[Version comparison data]
******************************

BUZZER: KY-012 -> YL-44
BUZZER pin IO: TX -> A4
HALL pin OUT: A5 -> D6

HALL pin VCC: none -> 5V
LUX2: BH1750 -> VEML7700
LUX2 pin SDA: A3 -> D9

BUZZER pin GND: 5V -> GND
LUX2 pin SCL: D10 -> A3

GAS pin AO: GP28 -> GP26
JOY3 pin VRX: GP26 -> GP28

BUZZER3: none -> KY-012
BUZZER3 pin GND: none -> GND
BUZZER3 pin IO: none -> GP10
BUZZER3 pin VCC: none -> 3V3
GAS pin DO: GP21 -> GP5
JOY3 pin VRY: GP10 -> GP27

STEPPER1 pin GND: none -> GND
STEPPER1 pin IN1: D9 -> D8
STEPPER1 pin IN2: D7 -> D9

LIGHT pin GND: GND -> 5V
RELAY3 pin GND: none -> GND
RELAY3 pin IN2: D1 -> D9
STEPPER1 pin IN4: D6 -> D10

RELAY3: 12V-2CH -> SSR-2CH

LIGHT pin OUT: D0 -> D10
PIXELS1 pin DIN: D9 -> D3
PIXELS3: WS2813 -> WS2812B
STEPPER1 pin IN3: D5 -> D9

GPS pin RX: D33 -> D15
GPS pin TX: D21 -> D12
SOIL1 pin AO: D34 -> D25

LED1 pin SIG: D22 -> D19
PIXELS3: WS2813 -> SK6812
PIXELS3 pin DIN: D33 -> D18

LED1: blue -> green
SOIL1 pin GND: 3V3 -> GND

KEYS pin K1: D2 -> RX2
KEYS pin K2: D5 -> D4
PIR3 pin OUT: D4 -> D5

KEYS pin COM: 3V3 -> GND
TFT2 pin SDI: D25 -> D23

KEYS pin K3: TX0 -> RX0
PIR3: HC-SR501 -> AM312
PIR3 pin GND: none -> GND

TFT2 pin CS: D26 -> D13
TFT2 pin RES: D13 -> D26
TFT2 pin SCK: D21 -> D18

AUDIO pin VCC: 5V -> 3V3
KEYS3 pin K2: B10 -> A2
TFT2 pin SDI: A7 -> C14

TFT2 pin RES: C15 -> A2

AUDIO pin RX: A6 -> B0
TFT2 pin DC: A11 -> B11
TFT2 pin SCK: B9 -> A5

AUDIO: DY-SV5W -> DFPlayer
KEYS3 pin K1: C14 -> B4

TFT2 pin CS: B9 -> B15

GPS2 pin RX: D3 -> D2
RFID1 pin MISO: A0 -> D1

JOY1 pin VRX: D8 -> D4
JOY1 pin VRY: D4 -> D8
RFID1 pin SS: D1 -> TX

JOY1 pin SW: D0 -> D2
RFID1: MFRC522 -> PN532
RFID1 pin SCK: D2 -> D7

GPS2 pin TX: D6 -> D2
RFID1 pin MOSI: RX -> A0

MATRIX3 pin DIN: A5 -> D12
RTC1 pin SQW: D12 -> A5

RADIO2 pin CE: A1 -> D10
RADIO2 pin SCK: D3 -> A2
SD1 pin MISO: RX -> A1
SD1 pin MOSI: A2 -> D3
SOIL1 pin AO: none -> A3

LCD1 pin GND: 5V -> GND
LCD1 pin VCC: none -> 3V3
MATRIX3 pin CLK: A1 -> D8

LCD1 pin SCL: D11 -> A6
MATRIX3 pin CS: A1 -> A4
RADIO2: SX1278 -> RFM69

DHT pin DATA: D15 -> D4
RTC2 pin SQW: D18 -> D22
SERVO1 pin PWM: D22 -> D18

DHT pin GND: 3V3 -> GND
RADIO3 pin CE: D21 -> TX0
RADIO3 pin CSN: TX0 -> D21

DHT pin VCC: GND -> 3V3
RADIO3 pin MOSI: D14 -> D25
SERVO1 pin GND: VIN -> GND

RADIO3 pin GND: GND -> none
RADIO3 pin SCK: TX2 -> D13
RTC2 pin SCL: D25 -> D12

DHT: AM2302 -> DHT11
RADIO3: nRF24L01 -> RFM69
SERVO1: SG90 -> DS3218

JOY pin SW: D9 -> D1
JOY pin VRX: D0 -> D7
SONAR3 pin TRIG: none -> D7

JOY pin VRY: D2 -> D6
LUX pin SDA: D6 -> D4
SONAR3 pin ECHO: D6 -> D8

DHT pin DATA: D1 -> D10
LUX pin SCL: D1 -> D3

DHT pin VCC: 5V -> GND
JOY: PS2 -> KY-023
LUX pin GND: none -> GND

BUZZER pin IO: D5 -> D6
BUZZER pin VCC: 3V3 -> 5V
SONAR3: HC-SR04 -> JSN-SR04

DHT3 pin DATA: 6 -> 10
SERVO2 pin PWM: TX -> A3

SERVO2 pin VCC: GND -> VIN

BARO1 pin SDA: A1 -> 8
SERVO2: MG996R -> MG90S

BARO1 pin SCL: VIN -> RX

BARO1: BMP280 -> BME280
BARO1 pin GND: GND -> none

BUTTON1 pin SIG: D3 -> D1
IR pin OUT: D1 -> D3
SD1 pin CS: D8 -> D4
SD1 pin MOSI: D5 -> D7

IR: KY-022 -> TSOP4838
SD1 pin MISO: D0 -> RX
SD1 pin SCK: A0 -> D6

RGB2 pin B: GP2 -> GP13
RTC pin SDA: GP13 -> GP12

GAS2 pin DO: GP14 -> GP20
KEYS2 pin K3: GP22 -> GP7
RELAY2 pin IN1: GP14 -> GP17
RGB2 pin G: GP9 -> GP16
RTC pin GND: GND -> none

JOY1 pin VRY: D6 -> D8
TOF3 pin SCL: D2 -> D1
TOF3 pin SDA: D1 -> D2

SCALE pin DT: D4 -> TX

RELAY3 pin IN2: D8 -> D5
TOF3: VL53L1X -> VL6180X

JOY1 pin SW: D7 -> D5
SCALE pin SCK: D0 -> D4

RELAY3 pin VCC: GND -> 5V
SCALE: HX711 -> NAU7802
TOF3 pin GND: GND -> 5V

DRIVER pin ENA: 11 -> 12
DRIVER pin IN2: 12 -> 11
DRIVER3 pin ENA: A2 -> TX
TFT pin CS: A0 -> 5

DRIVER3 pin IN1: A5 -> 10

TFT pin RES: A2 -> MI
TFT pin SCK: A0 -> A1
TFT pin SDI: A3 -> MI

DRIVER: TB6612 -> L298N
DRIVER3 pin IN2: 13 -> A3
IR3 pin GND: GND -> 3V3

******************************

- Work order
Restate every record verbatim.

- Output below
BUZZER: KY-012 -> YL-44
BUZZER pin IO: TX -> A4
HALL pin OUT: A5 -> D6

HALL pin VCC: none -> 5V
LUX2: BH1750 -> VEML7700
LUX2 pin SDA: A3 -> D9

BUZZER pin GND: 5V -> GND
LUX2 pin SCL: D10 -> A3

GAS pin AO: GP28 -> GP26
JOY3 pin VRX: GP26 -> GP28

BUZZER3: none -> KY-012
BUZZER3 pin GND: none -> GND
BUZZER3 pin IO: none -> GP10
BUZZER3 pin VCC: none -> 3V3
GAS pin DO: GP21 -> GP5
JOY3 pin VRY: GP10 -> GP27

STEPPER1 pin GND: none -> GND
STEPPER1 pin IN1: D9 -> D8
STEPPER1 pin IN2: D7 -> D9

LIGHT pin GND: GND -> 5V
RELAY3 pin GND: none -> GND
RELAY3 pin IN2: D1 -> D9
STEPPER1 pin IN4: D6 -> D10

RELAY3: 12V-2CH -> SSR-2CH

LIGHT pin OUT: D0 -> D10
PIXELS1 pin DIN: D9 -> D3
PIXELS3: WS2813 -> WS2812B
STEPPER1 pin IN3: D5 -> D9

GPS pin RX: D33 -> D15
GPS pin TX: D21 -> D12
SOIL1 pin AO: D34 -> D25

LED1 pin SIG: D22 -> D19
PIXELS3: WS2813 -> SK6812
PIXELS3 pin DIN: D33 -> D18

LED1: blue -> green
SOIL1 pin GND: 3V3 -> GND

KEYS pin K1: D2 -> RX2
KEYS pin K2: D5 -> D4
PIR3 pin OUT: D4 -> D5

KEYS pin COM: 3V3 -> GND
TFT2 pin SDI: D25 -> D23

KEYS pin K3: TX0 -> RX0
PIR3: HC-SR501 -> AM312
PIR3 pin GND: none -> GND

TFT2 pin CS: D26 -> D13
TFT2 pin RES: D13 -> D26
TFT2 pin SCK: D21 -> D18

AUDIO pin VCC: 5V -> 3V3
KEYS3 pin K2: B10 -> A2
TFT2 pin SDI: A7 -> C14

TFT2 pin RES: C15 -> A2

AUDIO pin RX: A6 -> B0
TFT2 pin DC: A11 -> B11
TFT2 pin SCK: B9 -> A5

AUDIO: DY-SV5W -> DFPlayer
KEYS3 pin K1: C14 -> B4

TFT2 pin CS: B9 -> B15

GPS2 pin RX: D3 -> D2
RFID1 pin MISO: A0 -> D1

JOY1 pin VRX: D8 -> D4
JOY1 pin VRY: D4 -> D8
RFID1 pin SS: D1 -> TX

JOY1 pin SW: D0 -> D2
RFID1: MFRC522 -> PN532
RFID1 pin SCK: D2 -> D7

GPS2 pin TX: D6 -> D2
RFID1 pin MOSI: RX -> A0

MATRIX3 pin DIN: A5 -> D12
RTC1 pin SQW: D12 -> A5

RADIO2 pin CE: A1 -> D10
RADIO2 pin SCK: D3 -> A2
SD1 pin MISO: RX -> A1
SD1 pin MOSI: A2 -> D3
SOIL1 pin AO: none -> A3

LCD1 pin GND: 5V -> GND
LCD1 pin VCC: none -> 3V3
MATRIX3 pin CLK: A1 -> D8

LCD1 pin SCL: D11 -> A6
MATRIX3 pin CS: A1 -> A4
RADIO2: SX1278 -> RFM69

DHT pin DATA: D15 -> D4
RTC2 pin SQW: D18 -> D22
SERVO1 pin PWM: D22 -> D18

DHT pin GND: 3V3 -> GND
RADIO3 pin CE: D21 -> TX0
RADIO3 pin CSN: TX0 -> D21

DHT pin VCC: GND -> 3V3
RADIO3 pin MOSI: D14 -> D25
SERVO1 pin GND: VIN -> GND

RADIO3 pin GND: GND -> none
RADIO3 pin SCK: TX2 -> D13
RTC2 pin SCL: D25 -> D12

DHT: AM2302 -> DHT11
RADIO3: nRF24L01 -> RFM69
SERVO1: SG90 -> DS3218

JOY pin SW: D9 -> D1
JOY pin VRX: D0 -> D7
SONAR3 pin TRIG: none -> D7

JOY pin VRY: D2 -> D6
LUX pin SDA: D6 -> D4
SONAR3 pin ECHO: D6 -> D8

DHT pin DATA: D1 -> D10
LUX pin SCL: D1 -> D3

DHT pin VCC: 5V -> GND
JOY: PS2 -> KY-023
LUX pin GND: none -> GND

BUZZER pin IO: D5 -> D6
BUZZER pin VCC: 3V3 -> 5V
SONAR3: HC-SR04 -> JSN-SR04

DHT3 pin DATA: 6 -> 10
SERVO2 pin PWM: TX -> A3

SERVO2 pin VCC: GND -> VIN

BARO1 pin SDA: A1 -> 8
SERVO2: MG996R -> MG90S

BARO1 pin SCL: VIN -> RX

BARO1: BMP280 -> BME280
BARO1 pin GND: GND -> none

BUTTON1 pin SIG: D3 -> D1
IR pin OUT: D1 -> D3
SD1 pin CS: D8 -> D4
SD1 pin MOSI: D5 -> D7

IR: KY-022 -> TSOP4838
SD1 pin MISO: D0 -> RX
SD1 pin SCK: A0 -> D6

RGB2 pin B: GP2 -> GP13
RTC pin SDA: GP13 -> GP12

GAS2 pin DO: GP14 -> GP20
KEYS2 pin K3: GP22 -> GP7
RELAY2 pin IN1: GP14 -> GP17
RGB2 pin G: GP9 -> GP16
RTC pin GND: GND -> none

JOY1 pin VRY: D6 -> D8
TOF3 pin SCL: D2 -> D1
TOF3 pin SDA: D1 -> D2

SCALE pin DT: D4 -> TX

RELAY3 pin IN2: D8 -> D5
TOF3: VL53L1X -> VL6180X

JOY1 pin SW: D7 -> D5
SCALE pin SCK: D0 -> D4

RELAY3 pin VCC: GND -> 5V
SCALE: HX711 -> NAU7802
TOF3 pin GND: GND -> 5V

DRIVER pin ENA: 11 -> 12
DRIVER pin IN2: 12 -> 11
DRIVER3 pin ENA: A2 -> TX
TFT pin CS: A0 -> 5

DRIVER3 pin IN1: A5 -> 10

TFT pin RES: A2 -> MI
TFT pin SCK: A0 -> A1
TFT pin SDI: A3 -> MI

DRIVER: TB6612 -> L298N
DRIVER3 pin IN2: 13 -> A3
IR3 pin GND: GND -> 3V3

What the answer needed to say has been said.